**Supplied material:**
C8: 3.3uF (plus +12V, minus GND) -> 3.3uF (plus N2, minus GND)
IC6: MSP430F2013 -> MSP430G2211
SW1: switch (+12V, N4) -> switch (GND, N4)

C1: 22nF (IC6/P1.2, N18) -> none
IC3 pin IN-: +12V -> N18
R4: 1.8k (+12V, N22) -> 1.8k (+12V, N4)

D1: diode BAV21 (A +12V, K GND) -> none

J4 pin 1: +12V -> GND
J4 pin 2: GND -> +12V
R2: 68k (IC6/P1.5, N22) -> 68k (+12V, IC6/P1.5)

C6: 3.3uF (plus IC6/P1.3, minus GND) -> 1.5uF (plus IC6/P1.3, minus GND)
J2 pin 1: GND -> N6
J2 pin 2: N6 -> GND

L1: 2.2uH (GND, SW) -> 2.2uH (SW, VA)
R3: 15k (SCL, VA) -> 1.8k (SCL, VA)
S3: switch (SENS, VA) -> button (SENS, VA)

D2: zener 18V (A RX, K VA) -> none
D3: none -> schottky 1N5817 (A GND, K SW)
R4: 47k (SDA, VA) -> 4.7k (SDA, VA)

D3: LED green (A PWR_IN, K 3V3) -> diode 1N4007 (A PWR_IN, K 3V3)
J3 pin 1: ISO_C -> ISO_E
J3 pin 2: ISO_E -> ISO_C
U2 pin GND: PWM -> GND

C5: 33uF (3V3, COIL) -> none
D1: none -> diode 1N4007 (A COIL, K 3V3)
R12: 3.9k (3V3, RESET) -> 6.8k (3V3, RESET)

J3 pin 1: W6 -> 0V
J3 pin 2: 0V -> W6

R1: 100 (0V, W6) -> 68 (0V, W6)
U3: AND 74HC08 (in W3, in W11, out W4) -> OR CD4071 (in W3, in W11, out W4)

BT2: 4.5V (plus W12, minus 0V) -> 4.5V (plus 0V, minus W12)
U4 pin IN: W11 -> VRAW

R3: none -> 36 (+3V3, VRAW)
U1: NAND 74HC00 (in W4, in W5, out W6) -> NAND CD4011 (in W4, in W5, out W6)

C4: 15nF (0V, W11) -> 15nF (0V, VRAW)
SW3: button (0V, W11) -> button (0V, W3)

**Your goal:**
Each line above from the one with "J3 pin 1: ISO_C -> ISO_E" up to and including the one with "U3: AND 74HC08" must be set down exactly, and no line outside that span may appear.

**Output for this task:**
J3 pin 1: ISO_C -> ISO_E
J3 pin 2: ISO_E -> ISO_C
U2 pin GND: PWM -> GND

C5: 33uF (3V3, COIL) -> none
D1: none -> diode 1N4007 (A COIL, K 3V3)
R12: 3.9k (3V3, RESET) -> 6.8k (3V3, RESET)

J3 pin 1: W6 -> 0V
J3 pin 2: 0V -> W6

R1: 100 (0V, W6) -> 68 (0V, W6)
U3: AND 74HC08 (in W3, in W11, out W4) -> OR CD4071 (in W3, in W11, out W4)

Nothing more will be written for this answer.